**TASK TO COMPLETE**
Reproduce the data in full, exactly.

**EXTRACTED ENTRIES**
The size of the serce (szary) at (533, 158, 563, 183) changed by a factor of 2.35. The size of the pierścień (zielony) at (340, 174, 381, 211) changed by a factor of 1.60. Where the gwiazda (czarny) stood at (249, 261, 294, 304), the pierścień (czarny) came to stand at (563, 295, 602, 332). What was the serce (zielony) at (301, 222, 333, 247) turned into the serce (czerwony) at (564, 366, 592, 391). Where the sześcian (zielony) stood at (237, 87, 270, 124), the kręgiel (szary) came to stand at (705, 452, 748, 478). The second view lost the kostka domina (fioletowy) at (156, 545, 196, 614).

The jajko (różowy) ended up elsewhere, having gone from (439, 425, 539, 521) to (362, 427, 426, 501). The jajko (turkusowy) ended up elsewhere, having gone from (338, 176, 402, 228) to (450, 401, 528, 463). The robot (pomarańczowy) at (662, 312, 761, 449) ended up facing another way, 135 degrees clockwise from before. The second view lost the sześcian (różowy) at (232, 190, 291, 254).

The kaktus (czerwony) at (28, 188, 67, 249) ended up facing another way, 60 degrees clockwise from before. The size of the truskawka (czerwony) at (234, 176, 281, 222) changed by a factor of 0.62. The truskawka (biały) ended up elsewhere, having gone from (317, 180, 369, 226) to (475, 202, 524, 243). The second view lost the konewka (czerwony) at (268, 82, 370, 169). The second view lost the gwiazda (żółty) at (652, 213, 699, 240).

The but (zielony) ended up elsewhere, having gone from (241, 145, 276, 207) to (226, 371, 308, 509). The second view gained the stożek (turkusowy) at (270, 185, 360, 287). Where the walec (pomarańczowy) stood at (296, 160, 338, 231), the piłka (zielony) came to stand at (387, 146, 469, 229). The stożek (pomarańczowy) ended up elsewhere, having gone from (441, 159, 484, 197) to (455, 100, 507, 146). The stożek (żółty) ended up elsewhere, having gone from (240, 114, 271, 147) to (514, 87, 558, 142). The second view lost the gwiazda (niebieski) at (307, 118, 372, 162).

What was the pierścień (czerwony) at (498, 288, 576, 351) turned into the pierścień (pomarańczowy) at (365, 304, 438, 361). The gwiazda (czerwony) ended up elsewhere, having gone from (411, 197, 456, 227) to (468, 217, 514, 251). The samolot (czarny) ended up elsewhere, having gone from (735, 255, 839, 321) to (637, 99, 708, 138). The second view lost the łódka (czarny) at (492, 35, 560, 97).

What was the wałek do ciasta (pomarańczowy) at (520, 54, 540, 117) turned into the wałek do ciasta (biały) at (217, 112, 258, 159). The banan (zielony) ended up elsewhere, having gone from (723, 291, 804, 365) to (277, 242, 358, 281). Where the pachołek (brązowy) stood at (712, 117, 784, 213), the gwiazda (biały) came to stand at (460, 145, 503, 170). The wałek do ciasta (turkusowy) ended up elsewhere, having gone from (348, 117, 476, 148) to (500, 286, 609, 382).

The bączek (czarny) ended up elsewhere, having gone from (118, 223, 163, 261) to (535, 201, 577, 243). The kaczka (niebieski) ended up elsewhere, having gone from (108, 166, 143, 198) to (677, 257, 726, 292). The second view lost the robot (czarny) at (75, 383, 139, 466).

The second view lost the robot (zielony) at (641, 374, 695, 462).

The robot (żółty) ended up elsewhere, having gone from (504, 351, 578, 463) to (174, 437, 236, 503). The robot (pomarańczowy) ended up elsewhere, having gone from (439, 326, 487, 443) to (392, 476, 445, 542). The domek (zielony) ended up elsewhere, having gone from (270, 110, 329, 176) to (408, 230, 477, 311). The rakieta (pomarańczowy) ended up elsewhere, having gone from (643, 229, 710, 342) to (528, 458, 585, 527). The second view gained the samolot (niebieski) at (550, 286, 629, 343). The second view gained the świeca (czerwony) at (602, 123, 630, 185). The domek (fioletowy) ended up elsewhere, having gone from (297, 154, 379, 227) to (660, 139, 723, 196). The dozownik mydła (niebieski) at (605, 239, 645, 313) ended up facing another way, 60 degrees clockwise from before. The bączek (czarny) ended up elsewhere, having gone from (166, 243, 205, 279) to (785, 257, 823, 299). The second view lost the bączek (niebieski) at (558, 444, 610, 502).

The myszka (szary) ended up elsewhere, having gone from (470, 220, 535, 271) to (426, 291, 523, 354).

**RESPONSE FOR THIS EXERCISE**
The size of the serce (szary) at (533, 158, 563, 183) changed by a factor of 2.35. The size of the pierścień (zielony) at (340, 174, 381, 211) changed by a factor of 1.60. Where the gwiazda (czarny) stood at (249, 261, 294, 304), the pierścień (czarny) came to stand at (563, 295, 602, 332). What was the serce (zielony) at (301, 222, 333, 247) turned into the serce (czerwony) at (564, 366, 592, 391). Where the sześcian (zielony) stood at (237, 87, 270, 124), the kręgiel (szary) came to stand at (705, 452, 748, 478). The second view lost the kostka domina (fioletowy) at (156, 545, 196, 614).

The jajko (różowy) ended up elsewhere, having gone from (439, 425, 539, 521) to (362, 427, 426, 501). The jajko (turkusowy) ended up elsewhere, having gone from (338, 176, 402, 228) to (450, 401, 528, 463). The robot (pomarańczowy) at (662, 312, 761, 449) ended up facing another way, 135 degrees clockwise from before. The second view lost the sześcian (różowy) at (232, 190, 291, 254).

The kaktus (czerwony) at (28, 188, 67, 249) ended up facing another way, 60 degrees clockwise from before. The size of the truskawka (czerwony) at (234, 176, 281, 222) changed by a factor of 0.62. The truskawka (biały) ended up elsewhere, having gone from (317, 180, 369, 226) to (475, 202, 524, 243). The second view lost the konewka (czerwony) at (268, 82, 370, 169). The second view lost the gwiazda (żółty) at (652, 213, 699, 240).

The but (zielony) ended up elsewhere, having gone from (241, 145, 276, 207) to (226, 371, 308, 509). The second view gained the stożek (turkusowy) at (270, 185, 360, 287). Where the walec (pomarańczowy) stood at (296, 160, 338, 231), the piłka (zielony) came to stand at (387, 146, 469, 229). The stożek (pomarańczowy) ended up elsewhere, having gone from (441, 159, 484, 197) to (455, 100, 507, 146). The stożek (żółty) ended up elsewhere, having gone from (240, 114, 271, 147) to (514, 87, 558, 142). The second view lost the gwiazda (niebieski) at (307, 118, 372, 162).

What was the pierścień (czerwony) at (498, 288, 576, 351) turned into the pierścień (pomarańczowy) at (365, 304, 438, 361). The gwiazda (czerwony) ended up elsewhere, having gone from (411, 197, 456, 227) to (468, 217, 514, 251). The samolot (czarny) ended up elsewhere, having gone from (735, 255, 839, 321) to (637, 99, 708, 138). The second view lost the łódka (czarny) at (492, 35, 560, 97).

What was the wałek do ciasta (pomarańczowy) at (520, 54, 540, 117) turned into the wałek do ciasta (biały) at (217, 112, 258, 159). The banan (zielony) ended up elsewhere, having gone from (723, 291, 804, 365) to (277, 242, 358, 281). Where the pachołek (brązowy) stood at (712, 117, 784, 213), the gwiazda (biały) came to stand at (460, 145, 503, 170). The wałek do ciasta (turkusowy) ended up elsewhere, having gone from (348, 117, 476, 148) to (500, 286, 609, 382).

The bączek (czarny) ended up elsewhere, having gone from (118, 223, 163, 261) to (535, 201, 577, 243). The kaczka (niebieski) ended up elsewhere, having gone from (108, 166, 143, 198) to (677, 257, 726, 292). The second view lost the robot (czarny) at (75, 383, 139, 466).

The second view lost the robot (zielony) at (641, 374, 695, 462).

The robot (żółty) ended up elsewhere, having gone from (504, 351, 578, 463) to (174, 437, 236, 503). The robot (pomarańczowy) ended up elsewhere, having gone from (439, 326, 487, 443) to (392, 476, 445, 542). The domek (zielony) ended up elsewhere, having gone from (270, 110, 329, 176) to (408, 230, 477, 311). The rakieta (pomarańczowy) ended up elsewhere, having gone from (643, 229, 710, 342) to (528, 458, 585, 527). The second view gained the samolot (niebieski) at (550, 286, 629, 343). The second view gained the świeca (czerwony) at (602, 123, 630, 185). The domek (fioletowy) ended up elsewhere, having gone from (297, 154, 379, 227) to (660, 139, 723, 196). The dozownik mydła (niebieski) at (605, 239, 645, 313) ended up facing another way, 60 degrees clockwise from before. The bączek (czarny) ended up elsewhere, having gone from (166, 243, 205, 279) to (785, 257, 823, 299). The second view lost the bączek (niebieski) at (558, 444, 610, 502).

The myszka (szary) ended up elsewhere, having gone from (470, 220, 535, 271) to (426, 291, 523, 354).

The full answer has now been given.